Top of MATERIAL SHOWN

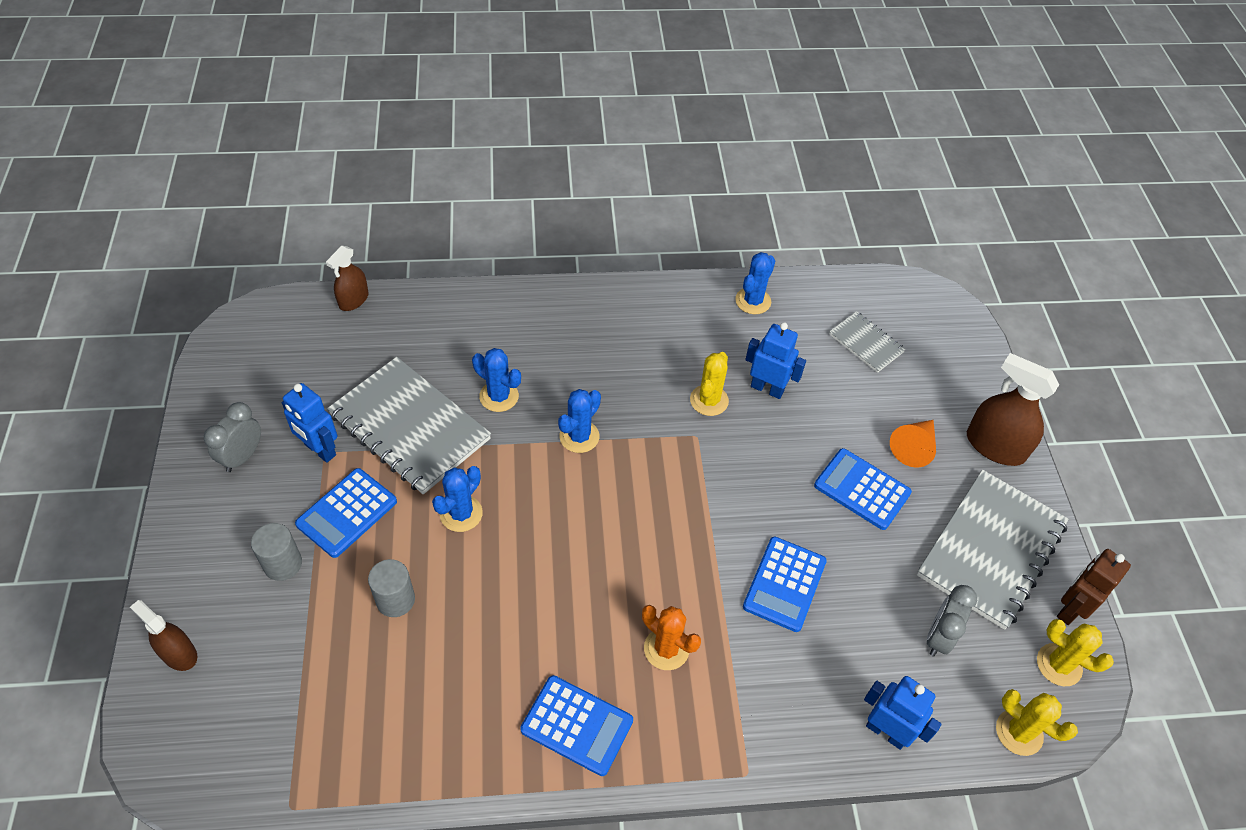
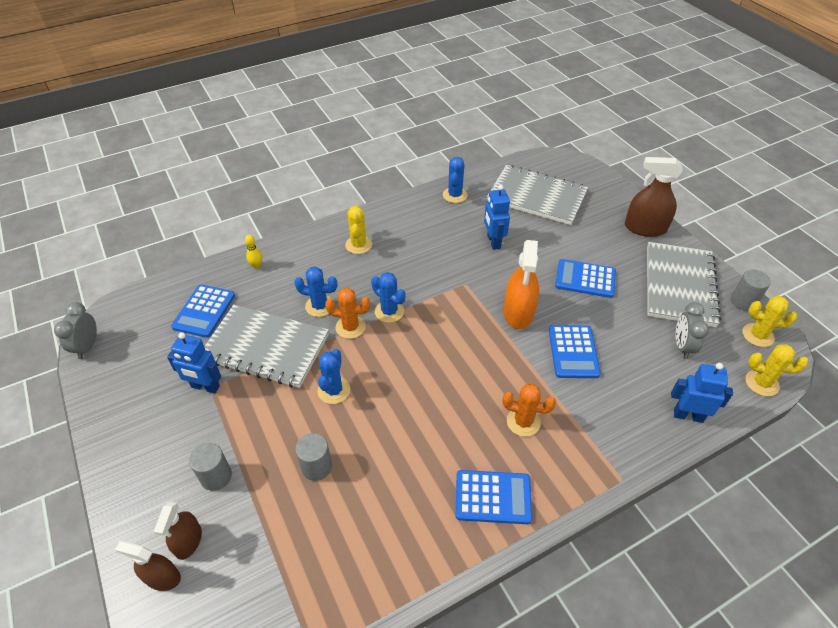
camera: 20 degrees left, 5 degrees down
(242, 456) = (146, 413): grey clock -> grey clock (87, 346)
(347, 513) = (248, 422): blue calculator -> blue calculator (204, 311)
(353, 300) = (180, 280): brown spray bottle -> brown spray bottle (188, 541)
(450, 313) = (256, 266): none -> yellow bowling pin
(521, 439) = (350, 327): none -> orange cactus
(579, 436) = (389, 311): blue cactus -> blue cactus turned 60 degrees counterclockwise
(709, 400) = (461, 261): yellow cactus -> yellow cactus (358, 245)
(743, 502) = (518, 312): none -> orange spray bottle
(767, 388) = (493, 241): blue robot -> blue robot turned 105 degrees counterclockwise
(866, 343) = (537, 197): grey notebook -> grey notebook, size x1.99
(914, 447) = (600, 245): orange cone -> none
(1070, 609) = (743, 301): brown robot -> grey cylinder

Bottom of MATERIAL SHOWN

# WHAT NEEDS TO BE DONE:
Your task is an exact transcription of all the data, minus the pictures.

# EXERCISE SOLUTION:
camera: 20 degrees left, 5 degrees down
(242, 456) = (146, 413): grey clock -> grey clock (87, 346)
(347, 513) = (248, 422): blue calculator -> blue calculator (204, 311)
(353, 300) = (180, 280): brown spray bottle -> brown spray bottle (188, 541)
(450, 313) = (256, 266): none -> yellow bowling pin
(521, 439) = (350, 327): none -> orange cactus
(579, 436) = (389, 311): blue cactus -> blue cactus turned 60 degrees counterclockwise
(709, 400) = (461, 261): yellow cactus -> yellow cactus (358, 245)
(743, 502) = (518, 312): none -> orange spray bottle
(767, 388) = (493, 241): blue robot -> blue robot turned 105 degrees counterclockwise
(866, 343) = (537, 197): grey notebook -> grey notebook, size x1.99
(914, 447) = (600, 245): orange cone -> none
(1070, 609) = (743, 301): brown robot -> grey cylinder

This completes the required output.